===== Information provided =====

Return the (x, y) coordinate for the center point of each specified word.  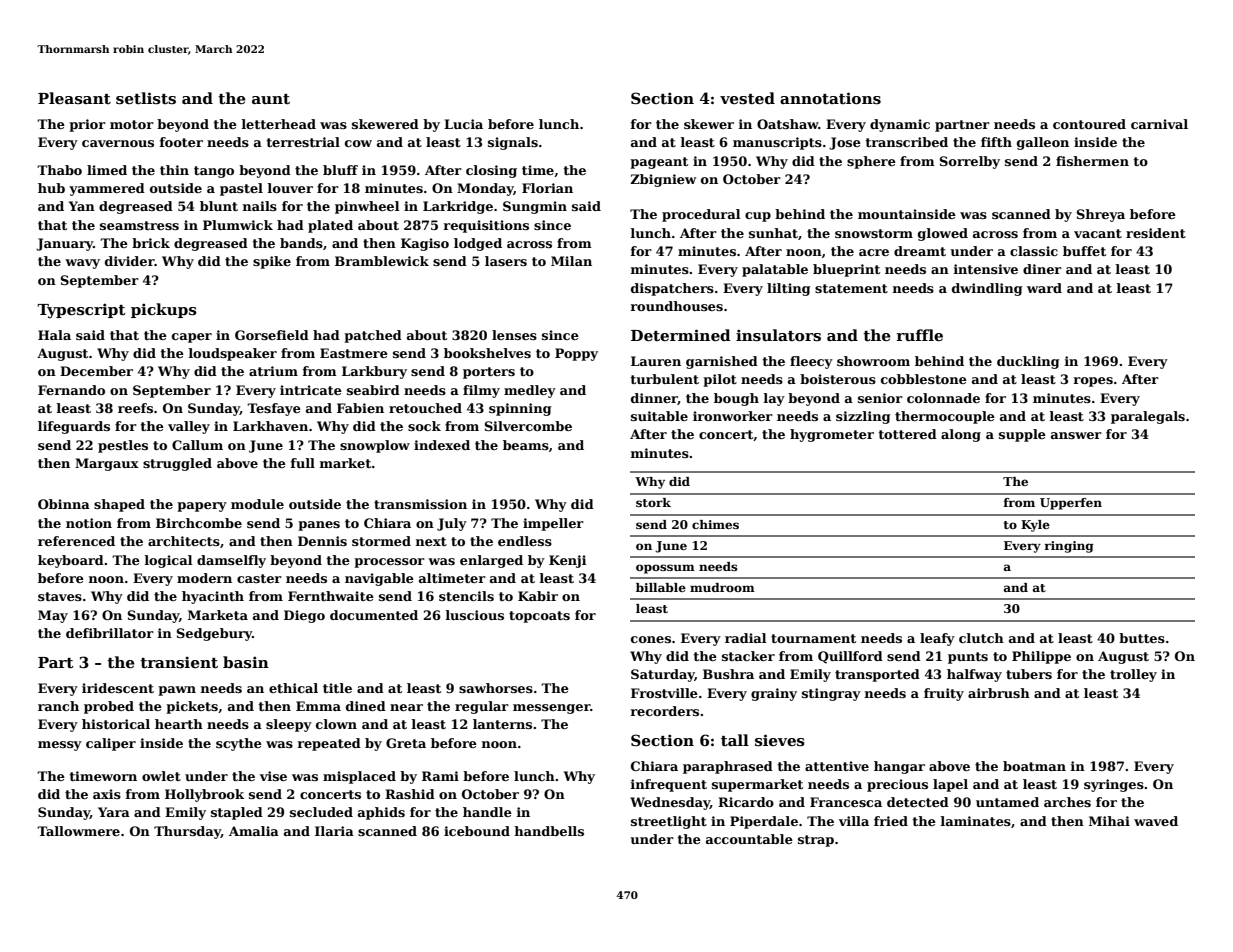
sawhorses (496, 688)
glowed (943, 234)
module (257, 504)
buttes (1142, 638)
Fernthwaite (331, 596)
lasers (506, 261)
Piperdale (764, 822)
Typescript (81, 311)
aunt (271, 99)
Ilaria (334, 831)
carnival (1159, 124)
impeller (553, 524)
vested (747, 98)
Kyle (1035, 526)
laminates (976, 821)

=====

▸ **Direction**: Give the lines again, from the one containing "lasers (506, 261)" down to the last line, with "carnival" replaced by "festival" and everything else unchanged.

▸ **Task answer**:
lasers (506, 261)
Piperdale (764, 822)
Typescript (81, 311)
aunt (271, 99)
Ilaria (334, 831)
festival (1159, 124)
impeller (553, 524)
vested (747, 98)
Kyle (1035, 526)
laminates (976, 821)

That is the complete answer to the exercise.